Saved data rows:
==================================================

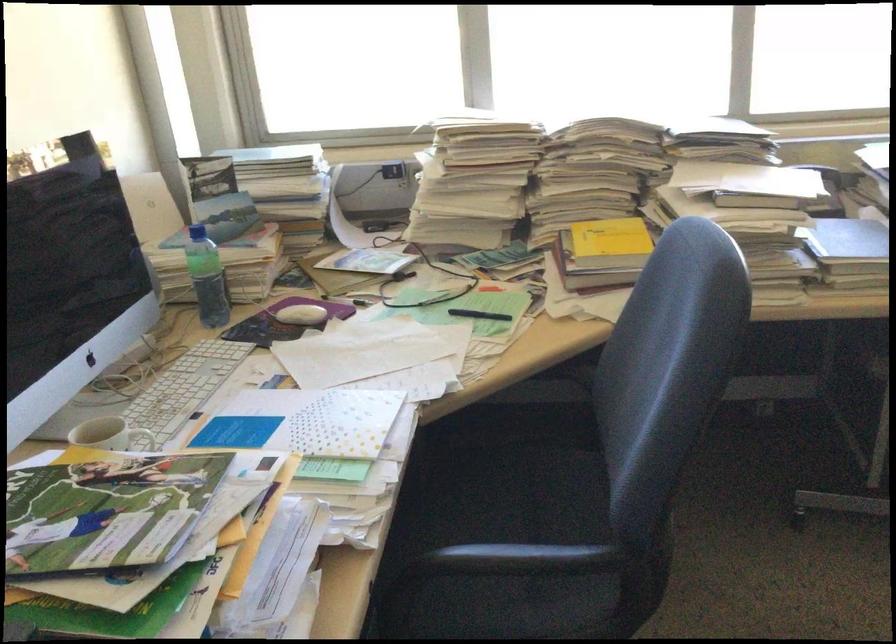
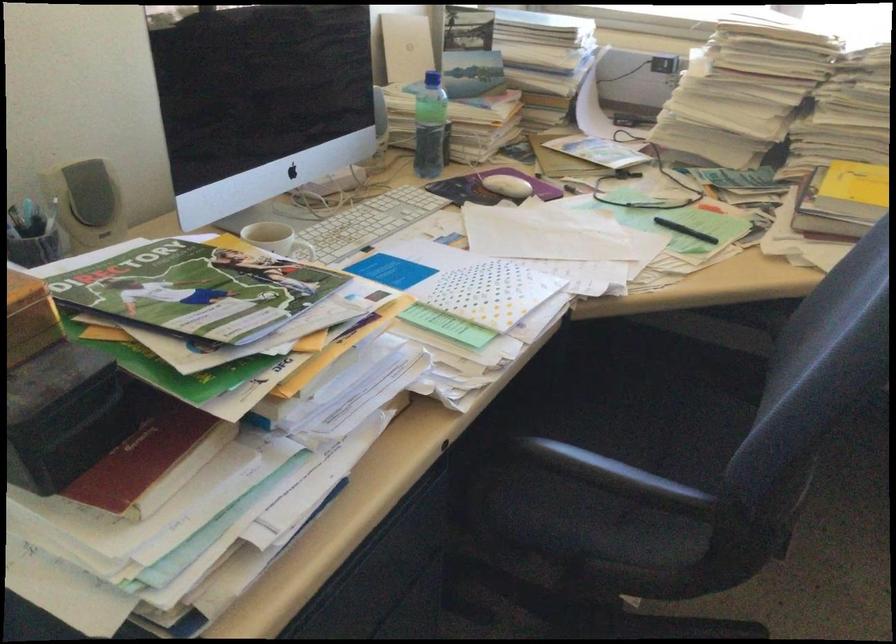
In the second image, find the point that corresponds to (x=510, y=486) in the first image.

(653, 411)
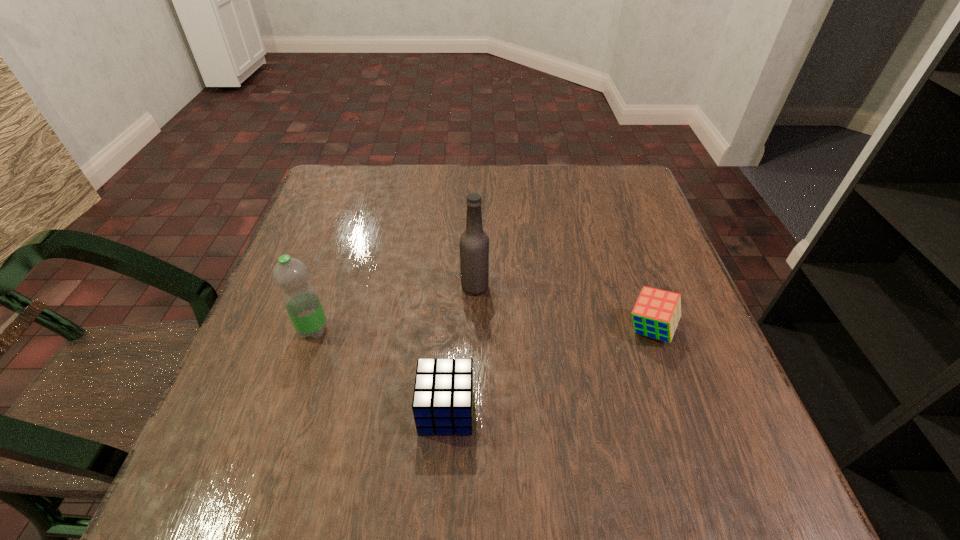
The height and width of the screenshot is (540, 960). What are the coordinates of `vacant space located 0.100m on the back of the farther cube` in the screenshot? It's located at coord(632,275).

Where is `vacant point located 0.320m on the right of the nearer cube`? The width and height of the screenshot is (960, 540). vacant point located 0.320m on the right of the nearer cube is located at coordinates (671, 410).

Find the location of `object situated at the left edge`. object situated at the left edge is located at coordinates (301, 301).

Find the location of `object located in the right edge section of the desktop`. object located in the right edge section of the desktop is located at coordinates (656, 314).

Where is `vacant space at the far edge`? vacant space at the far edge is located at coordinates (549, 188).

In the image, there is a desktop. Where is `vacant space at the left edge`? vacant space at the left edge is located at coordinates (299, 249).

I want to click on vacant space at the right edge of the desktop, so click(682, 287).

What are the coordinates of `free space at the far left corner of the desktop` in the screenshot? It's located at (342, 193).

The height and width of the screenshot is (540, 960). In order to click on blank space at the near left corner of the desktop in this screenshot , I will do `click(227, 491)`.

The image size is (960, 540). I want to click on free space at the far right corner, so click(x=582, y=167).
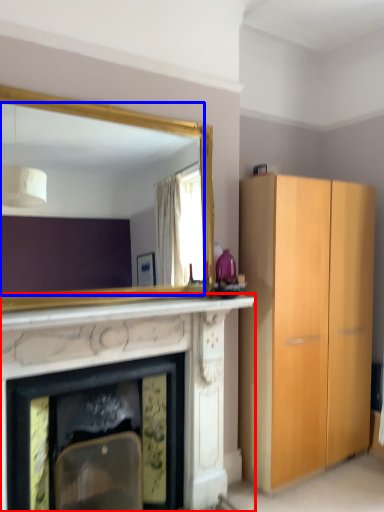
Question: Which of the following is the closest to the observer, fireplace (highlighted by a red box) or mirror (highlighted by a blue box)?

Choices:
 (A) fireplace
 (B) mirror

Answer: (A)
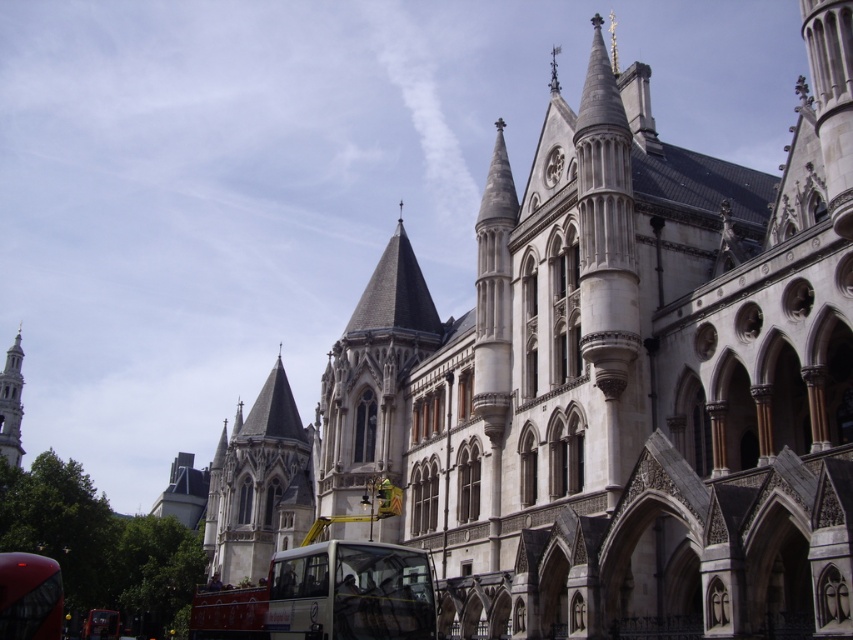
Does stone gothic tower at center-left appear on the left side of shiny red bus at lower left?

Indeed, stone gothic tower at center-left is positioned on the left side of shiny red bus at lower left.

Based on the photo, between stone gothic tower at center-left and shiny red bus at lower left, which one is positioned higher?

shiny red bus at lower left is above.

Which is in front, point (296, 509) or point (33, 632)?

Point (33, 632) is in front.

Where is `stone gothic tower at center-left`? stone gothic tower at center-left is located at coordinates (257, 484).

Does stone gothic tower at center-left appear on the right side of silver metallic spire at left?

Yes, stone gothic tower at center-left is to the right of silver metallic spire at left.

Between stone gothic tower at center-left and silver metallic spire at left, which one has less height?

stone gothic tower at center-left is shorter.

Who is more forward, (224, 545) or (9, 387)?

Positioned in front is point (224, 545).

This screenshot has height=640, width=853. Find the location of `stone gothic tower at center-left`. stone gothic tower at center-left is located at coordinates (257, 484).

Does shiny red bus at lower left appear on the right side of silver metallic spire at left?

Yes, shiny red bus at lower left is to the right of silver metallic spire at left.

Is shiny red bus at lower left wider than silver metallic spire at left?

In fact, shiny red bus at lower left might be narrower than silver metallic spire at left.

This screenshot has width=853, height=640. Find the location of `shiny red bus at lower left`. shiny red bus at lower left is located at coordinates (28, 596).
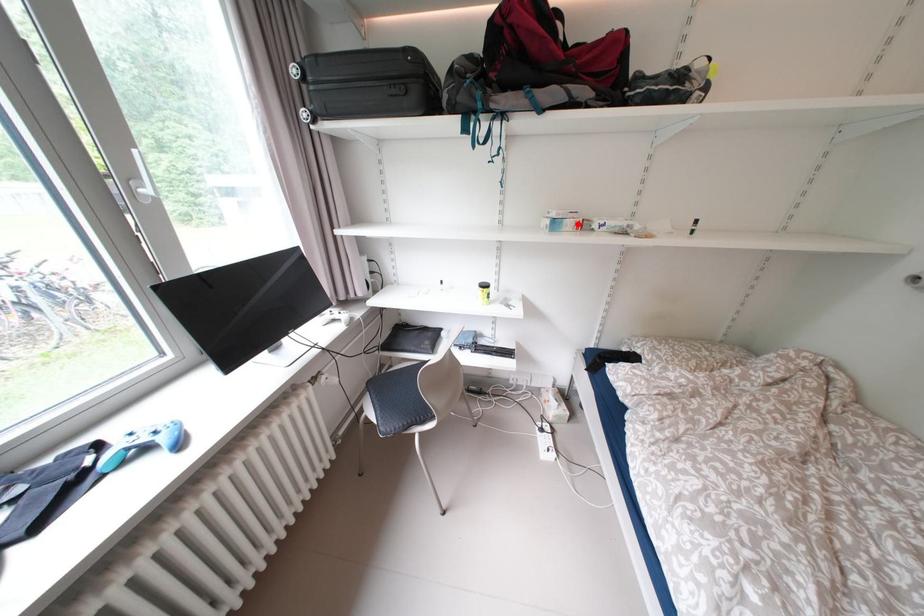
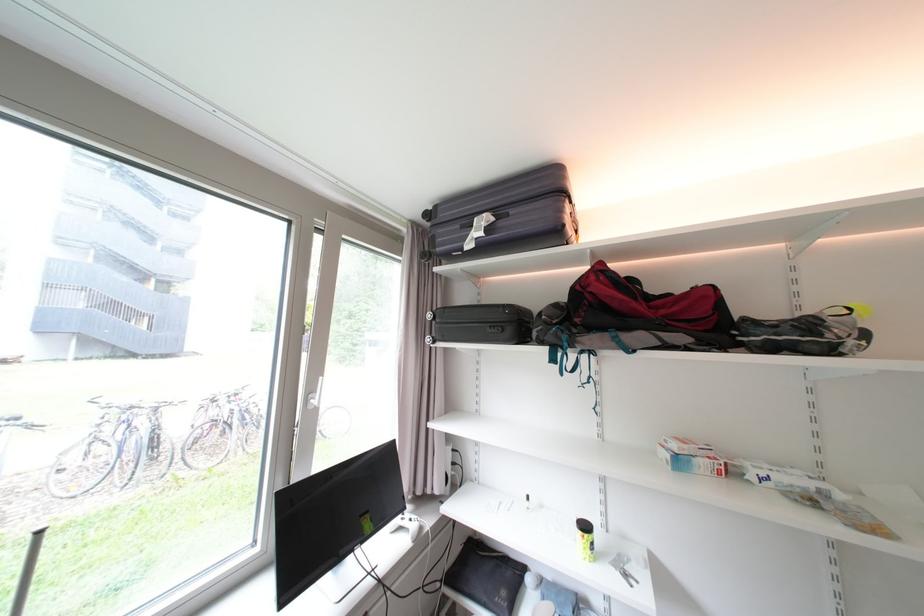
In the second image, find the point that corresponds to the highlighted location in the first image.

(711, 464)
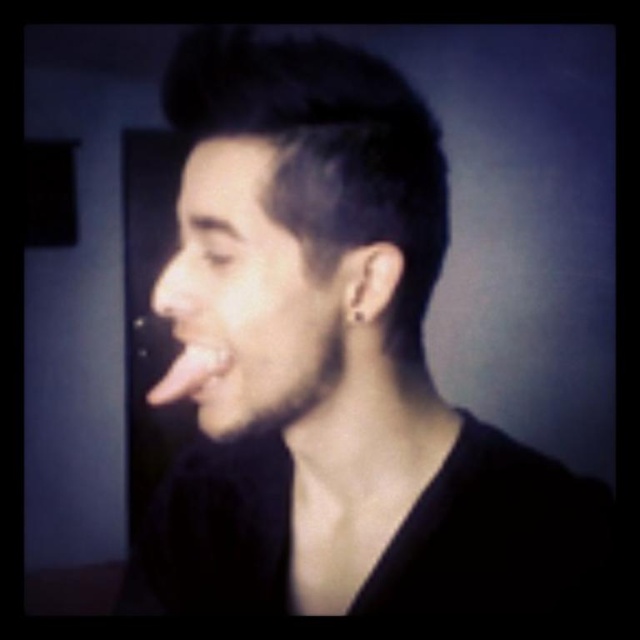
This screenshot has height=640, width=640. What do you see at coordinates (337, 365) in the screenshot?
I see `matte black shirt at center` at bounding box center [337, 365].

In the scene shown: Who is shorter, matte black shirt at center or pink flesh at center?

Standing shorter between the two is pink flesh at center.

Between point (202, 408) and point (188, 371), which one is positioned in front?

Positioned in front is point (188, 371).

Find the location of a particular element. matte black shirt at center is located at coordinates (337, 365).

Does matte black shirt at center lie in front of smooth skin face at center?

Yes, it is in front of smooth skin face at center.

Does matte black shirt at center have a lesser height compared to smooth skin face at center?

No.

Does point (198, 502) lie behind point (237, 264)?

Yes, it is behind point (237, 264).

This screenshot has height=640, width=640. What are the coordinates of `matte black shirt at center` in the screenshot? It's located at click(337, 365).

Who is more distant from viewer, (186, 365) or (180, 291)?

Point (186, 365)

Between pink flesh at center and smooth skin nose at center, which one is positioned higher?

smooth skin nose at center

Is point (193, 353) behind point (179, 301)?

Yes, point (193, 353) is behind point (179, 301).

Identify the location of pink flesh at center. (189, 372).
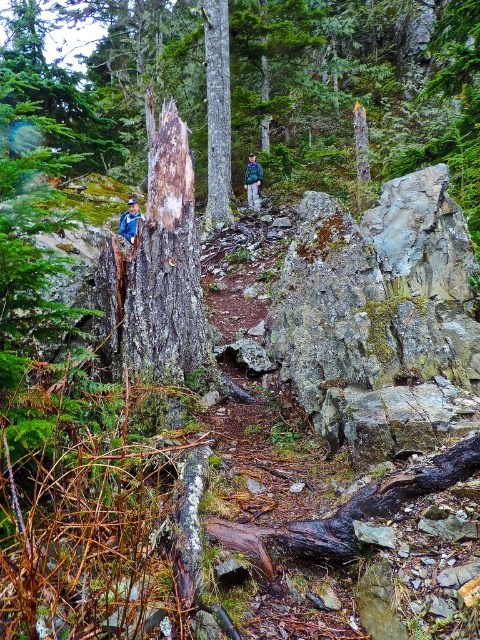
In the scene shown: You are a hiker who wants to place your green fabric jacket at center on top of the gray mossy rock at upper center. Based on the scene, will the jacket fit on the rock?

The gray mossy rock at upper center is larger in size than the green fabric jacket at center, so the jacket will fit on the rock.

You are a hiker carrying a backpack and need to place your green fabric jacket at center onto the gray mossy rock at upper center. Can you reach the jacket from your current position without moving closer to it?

==================================================

Rewrite all of the rows above, switching every "desktop" to "tabletop" and changing nothing else. Leave out the pictures.

Response area:
In the second image, find the point that corresponds to (x=510, y=486) in the first image.

(653, 411)
The height and width of the screenshot is (540, 960). What are the coordinates of `vacant space located 0.100m on the back of the farther cube` in the screenshot? It's located at coord(632,275).

Where is `vacant point located 0.320m on the right of the nearer cube`? The width and height of the screenshot is (960, 540). vacant point located 0.320m on the right of the nearer cube is located at coordinates (671, 410).

Find the location of `object situated at the left edge`. object situated at the left edge is located at coordinates (301, 301).

Find the location of `object located in the right edge section of the tabletop`. object located in the right edge section of the tabletop is located at coordinates (656, 314).

Where is `vacant space at the far edge`? vacant space at the far edge is located at coordinates (549, 188).

In the image, there is a tabletop. Where is `vacant space at the left edge`? vacant space at the left edge is located at coordinates (299, 249).

I want to click on vacant space at the right edge of the tabletop, so click(682, 287).

What are the coordinates of `free space at the far left corner of the tabletop` in the screenshot? It's located at (342, 193).

The height and width of the screenshot is (540, 960). In order to click on blank space at the near left corner of the tabletop in this screenshot , I will do `click(227, 491)`.

The image size is (960, 540). I want to click on free space at the far right corner, so click(x=582, y=167).
Question: Which of the following is the closest to the observer, fireplace (highlighted by a red box) or mirror (highlighted by a blue box)?

Choices:
 (A) fireplace
 (B) mirror

Answer: (A)
Does stone gothic tower at center-left appear on the left side of shiny red bus at lower left?

Indeed, stone gothic tower at center-left is positioned on the left side of shiny red bus at lower left.

Based on the photo, between stone gothic tower at center-left and shiny red bus at lower left, which one is positioned higher?

shiny red bus at lower left is above.

Which is in front, point (296, 509) or point (33, 632)?

Point (33, 632) is in front.

Where is `stone gothic tower at center-left`? stone gothic tower at center-left is located at coordinates (257, 484).

Does stone gothic tower at center-left appear on the right side of silver metallic spire at left?

Yes, stone gothic tower at center-left is to the right of silver metallic spire at left.

Between stone gothic tower at center-left and silver metallic spire at left, which one has less height?

stone gothic tower at center-left is shorter.

Who is more forward, (224, 545) or (9, 387)?

Positioned in front is point (224, 545).

This screenshot has height=640, width=853. Find the location of `stone gothic tower at center-left`. stone gothic tower at center-left is located at coordinates (257, 484).

Does shiny red bus at lower left appear on the right side of silver metallic spire at left?

Yes, shiny red bus at lower left is to the right of silver metallic spire at left.

Is shiny red bus at lower left wider than silver metallic spire at left?

In fact, shiny red bus at lower left might be narrower than silver metallic spire at left.

This screenshot has width=853, height=640. Find the location of `shiny red bus at lower left`. shiny red bus at lower left is located at coordinates (28, 596).
In the second image, find the point that corresponds to the highlighted location in the first image.

(711, 464)
This screenshot has height=640, width=640. What do you see at coordinates (337, 365) in the screenshot?
I see `matte black shirt at center` at bounding box center [337, 365].

In the scene shown: Who is shorter, matte black shirt at center or pink flesh at center?

Standing shorter between the two is pink flesh at center.

Between point (202, 408) and point (188, 371), which one is positioned in front?

Positioned in front is point (188, 371).

Find the location of a particular element. matte black shirt at center is located at coordinates (337, 365).

Does matte black shirt at center lie in front of smooth skin face at center?

Yes, it is in front of smooth skin face at center.

Does matte black shirt at center have a lesser height compared to smooth skin face at center?

No.

Does point (198, 502) lie behind point (237, 264)?

Yes, it is behind point (237, 264).

This screenshot has height=640, width=640. What are the coordinates of `matte black shirt at center` in the screenshot? It's located at click(337, 365).

Who is more distant from viewer, (186, 365) or (180, 291)?

Point (186, 365)

Between pink flesh at center and smooth skin nose at center, which one is positioned higher?

smooth skin nose at center

Is point (193, 353) behind point (179, 301)?

Yes, point (193, 353) is behind point (179, 301).

Identify the location of pink flesh at center. (189, 372).
In the scene shown: You are a hiker who wants to place your green fabric jacket at center on top of the gray mossy rock at upper center. Based on the scene, will the jacket fit on the rock?

The gray mossy rock at upper center is larger in size than the green fabric jacket at center, so the jacket will fit on the rock.

You are a hiker carrying a backpack and need to place your green fabric jacket at center onto the gray mossy rock at upper center. Can you reach the jacket from your current position without moving closer to it?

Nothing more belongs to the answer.